Task objective |
The lines to copy run from the one containing "black rolling pin: 1 -> 0" through the last line of the listing; copy them exactly and nothing more.

==============================

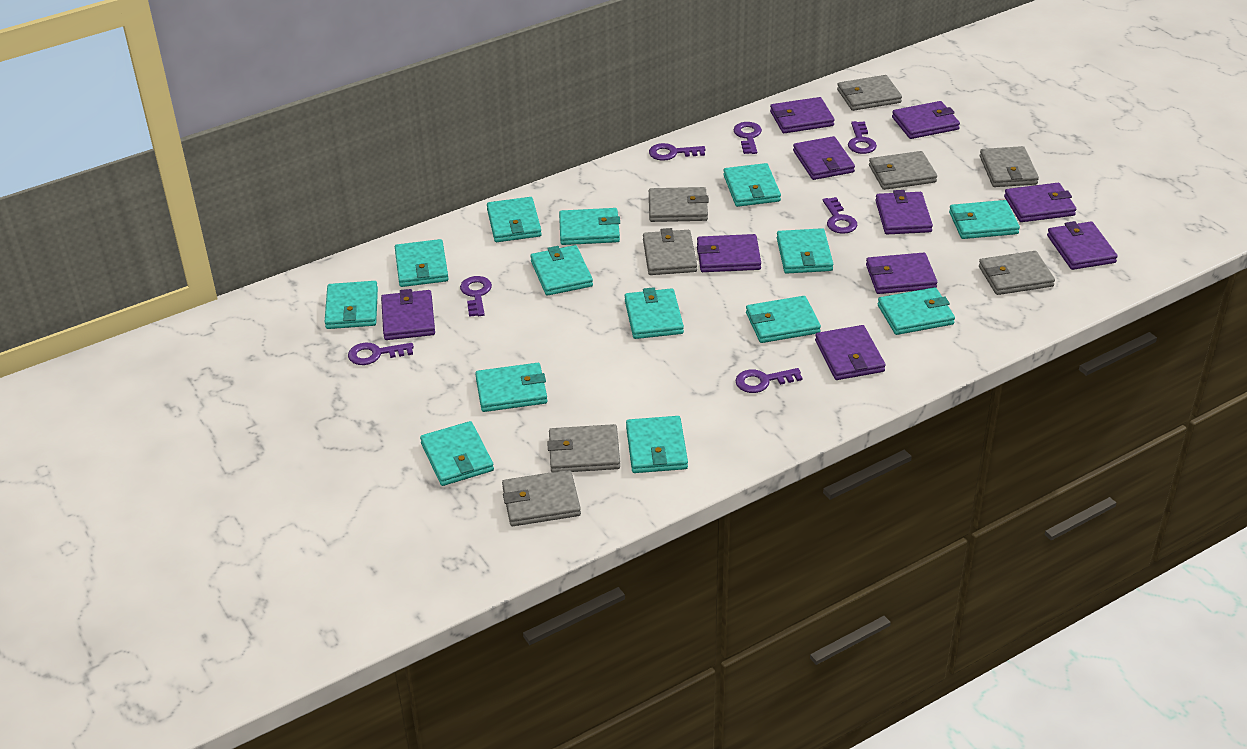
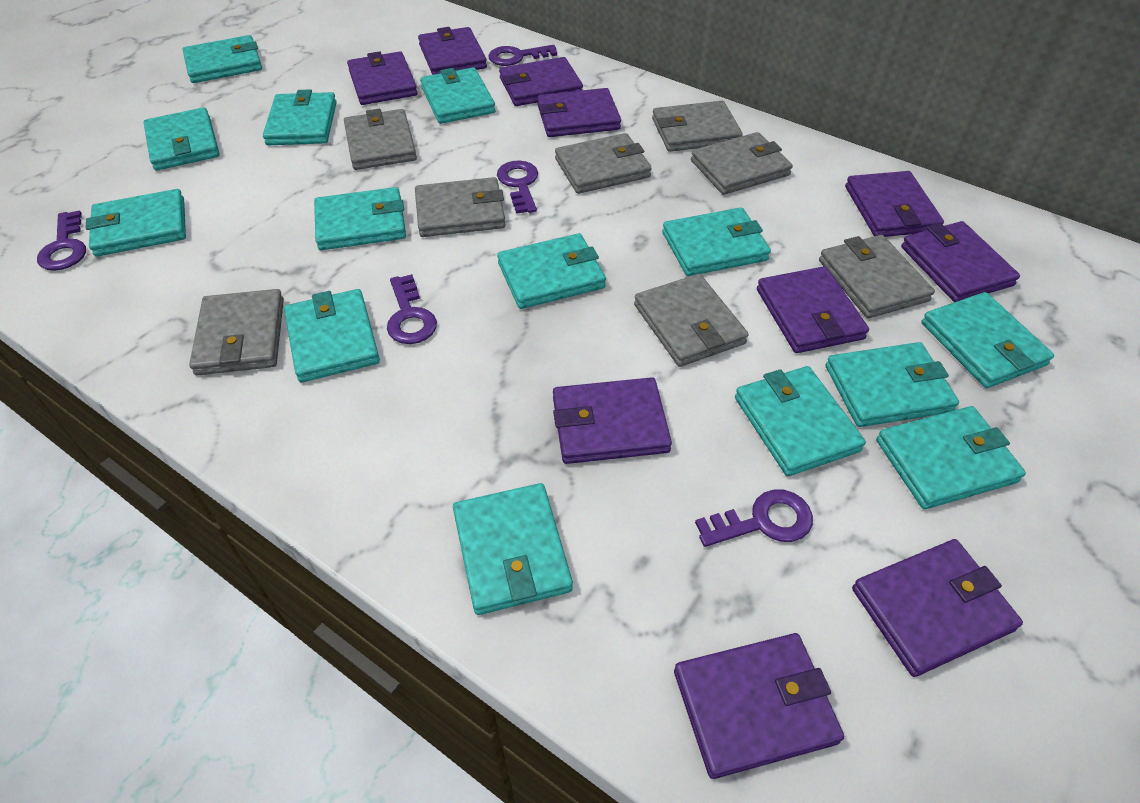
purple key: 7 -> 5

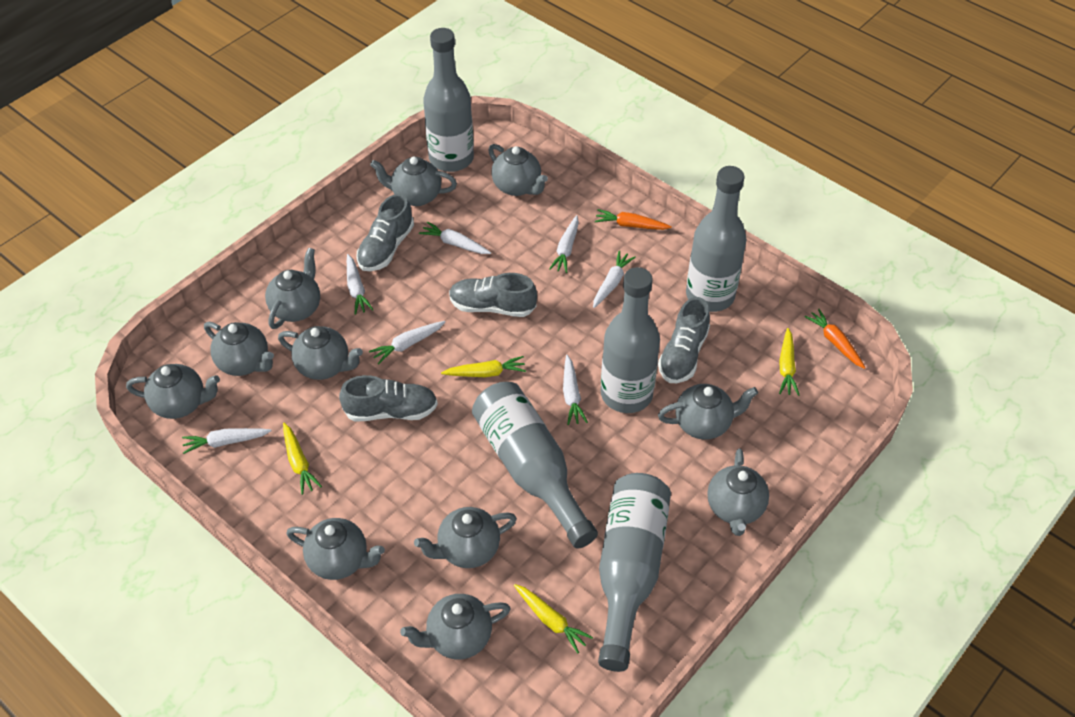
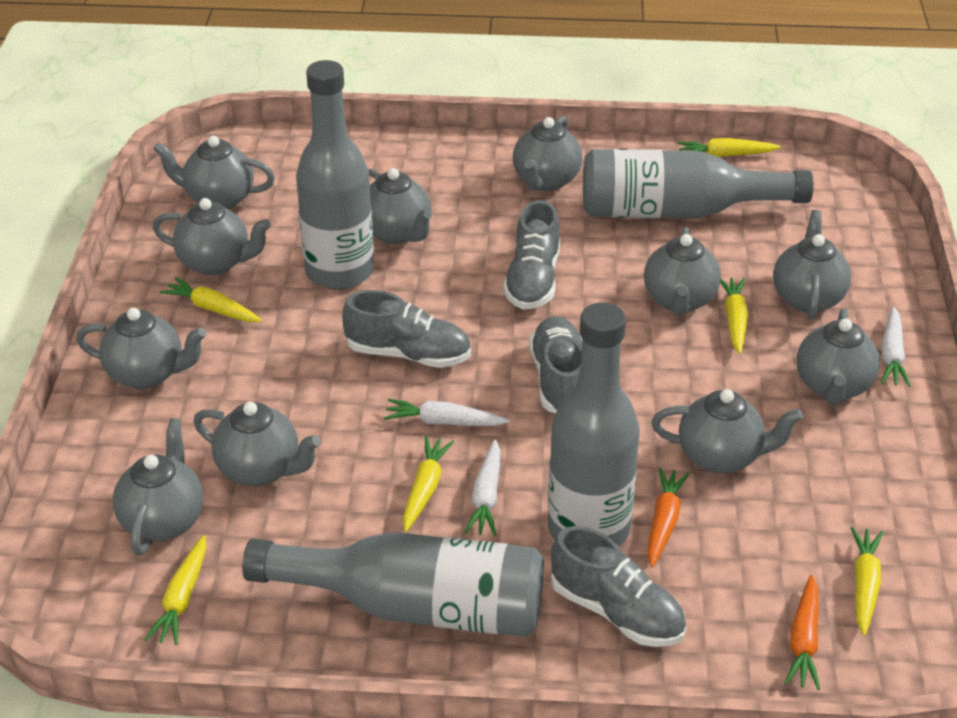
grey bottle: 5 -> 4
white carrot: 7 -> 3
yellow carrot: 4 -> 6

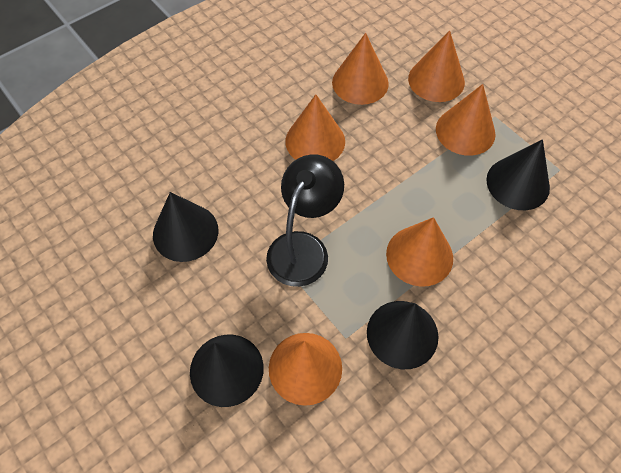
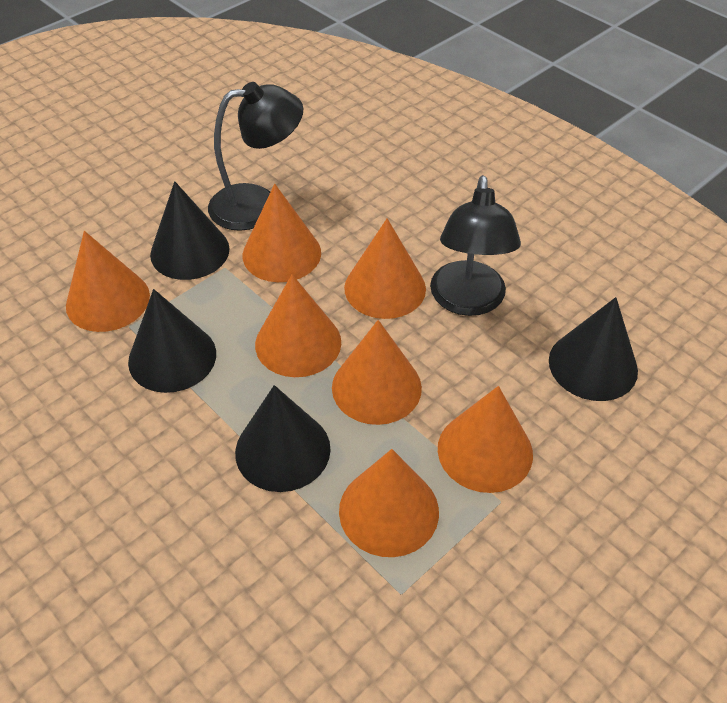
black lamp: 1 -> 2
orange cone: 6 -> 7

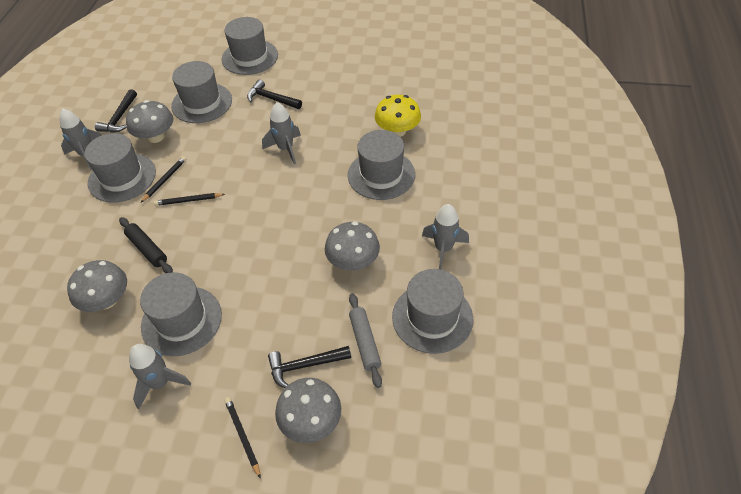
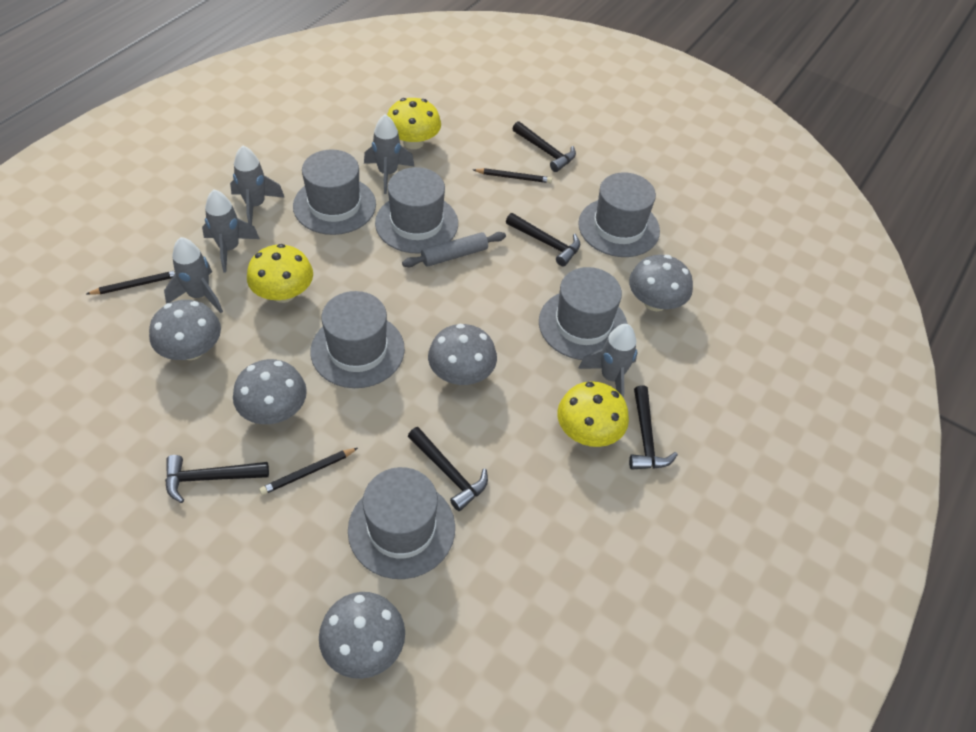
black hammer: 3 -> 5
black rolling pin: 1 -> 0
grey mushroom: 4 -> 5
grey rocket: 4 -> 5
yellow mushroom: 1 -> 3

==============================

Output of the task |
black rolling pin: 1 -> 0
grey mushroom: 4 -> 5
grey rocket: 4 -> 5
yellow mushroom: 1 -> 3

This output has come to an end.